What you have to do - What you give back should be exactly the opening lines of the data, ending with the line that contains "- missing: regadera [rosa] (no. 2 from left)" and including it.

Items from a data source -
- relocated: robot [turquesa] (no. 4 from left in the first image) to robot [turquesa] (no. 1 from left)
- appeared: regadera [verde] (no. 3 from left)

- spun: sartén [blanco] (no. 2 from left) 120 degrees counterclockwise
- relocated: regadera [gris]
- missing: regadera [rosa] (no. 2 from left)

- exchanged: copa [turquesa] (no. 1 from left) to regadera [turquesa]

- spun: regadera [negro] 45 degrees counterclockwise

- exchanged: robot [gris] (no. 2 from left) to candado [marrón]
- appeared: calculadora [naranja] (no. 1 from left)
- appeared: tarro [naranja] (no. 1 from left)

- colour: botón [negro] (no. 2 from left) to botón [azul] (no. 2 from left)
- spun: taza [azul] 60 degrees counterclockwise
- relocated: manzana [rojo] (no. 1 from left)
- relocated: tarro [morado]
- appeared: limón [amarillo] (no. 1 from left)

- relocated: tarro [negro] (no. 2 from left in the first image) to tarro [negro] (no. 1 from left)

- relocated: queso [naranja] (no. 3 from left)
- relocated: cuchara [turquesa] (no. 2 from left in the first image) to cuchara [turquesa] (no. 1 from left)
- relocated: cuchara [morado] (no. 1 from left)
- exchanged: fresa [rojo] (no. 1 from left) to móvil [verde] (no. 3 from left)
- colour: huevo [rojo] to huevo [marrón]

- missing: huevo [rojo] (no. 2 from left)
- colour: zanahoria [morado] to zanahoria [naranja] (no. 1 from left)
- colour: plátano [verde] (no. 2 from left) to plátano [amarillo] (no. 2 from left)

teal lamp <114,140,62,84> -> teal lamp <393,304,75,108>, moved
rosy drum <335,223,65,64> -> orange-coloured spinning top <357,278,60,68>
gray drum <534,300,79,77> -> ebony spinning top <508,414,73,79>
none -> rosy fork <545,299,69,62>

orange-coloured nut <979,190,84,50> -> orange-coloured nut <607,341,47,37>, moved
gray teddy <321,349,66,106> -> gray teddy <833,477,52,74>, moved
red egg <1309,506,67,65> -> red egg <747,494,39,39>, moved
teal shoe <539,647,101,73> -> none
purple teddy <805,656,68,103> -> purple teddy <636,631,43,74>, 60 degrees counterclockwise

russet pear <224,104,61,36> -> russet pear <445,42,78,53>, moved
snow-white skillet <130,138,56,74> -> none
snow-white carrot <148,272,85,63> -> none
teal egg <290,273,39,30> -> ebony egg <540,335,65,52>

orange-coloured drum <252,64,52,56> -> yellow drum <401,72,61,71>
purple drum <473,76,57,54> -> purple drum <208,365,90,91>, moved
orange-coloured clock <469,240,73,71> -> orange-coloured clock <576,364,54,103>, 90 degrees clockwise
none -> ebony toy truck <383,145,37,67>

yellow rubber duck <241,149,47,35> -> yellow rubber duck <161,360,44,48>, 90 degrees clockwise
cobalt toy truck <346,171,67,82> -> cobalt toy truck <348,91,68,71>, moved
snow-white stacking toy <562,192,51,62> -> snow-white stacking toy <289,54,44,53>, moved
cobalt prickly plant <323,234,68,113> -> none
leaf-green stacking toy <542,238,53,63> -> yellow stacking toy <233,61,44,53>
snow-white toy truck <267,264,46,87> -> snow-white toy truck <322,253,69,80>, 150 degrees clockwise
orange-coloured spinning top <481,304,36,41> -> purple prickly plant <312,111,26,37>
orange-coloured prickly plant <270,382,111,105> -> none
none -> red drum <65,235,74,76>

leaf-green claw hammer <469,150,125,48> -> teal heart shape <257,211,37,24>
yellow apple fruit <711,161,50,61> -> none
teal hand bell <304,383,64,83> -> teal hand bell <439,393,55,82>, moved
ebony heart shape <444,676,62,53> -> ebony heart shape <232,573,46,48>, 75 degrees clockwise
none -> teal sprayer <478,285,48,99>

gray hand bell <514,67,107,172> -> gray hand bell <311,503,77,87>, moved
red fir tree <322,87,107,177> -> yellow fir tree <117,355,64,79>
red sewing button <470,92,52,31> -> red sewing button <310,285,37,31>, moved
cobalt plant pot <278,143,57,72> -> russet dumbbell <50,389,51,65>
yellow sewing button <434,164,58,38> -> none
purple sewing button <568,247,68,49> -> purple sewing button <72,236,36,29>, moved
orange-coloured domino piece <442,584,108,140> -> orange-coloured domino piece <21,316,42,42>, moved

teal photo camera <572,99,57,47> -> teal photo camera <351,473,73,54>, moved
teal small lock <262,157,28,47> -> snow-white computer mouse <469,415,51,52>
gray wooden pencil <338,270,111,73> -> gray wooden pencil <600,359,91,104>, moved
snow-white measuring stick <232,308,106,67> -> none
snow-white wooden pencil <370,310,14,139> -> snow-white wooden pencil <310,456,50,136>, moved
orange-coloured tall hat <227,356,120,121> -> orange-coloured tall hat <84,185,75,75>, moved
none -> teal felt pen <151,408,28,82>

Problem solution -
- relocated: robot [turquesa] (no. 4 from left in the first image) to robot [turquesa] (no. 1 from left)
- appeared: regadera [verde] (no. 3 from left)

- spun: sartén [blanco] (no. 2 from left) 120 degrees counterclockwise
- relocated: regadera [gris]
- missing: regadera [rosa] (no. 2 from left)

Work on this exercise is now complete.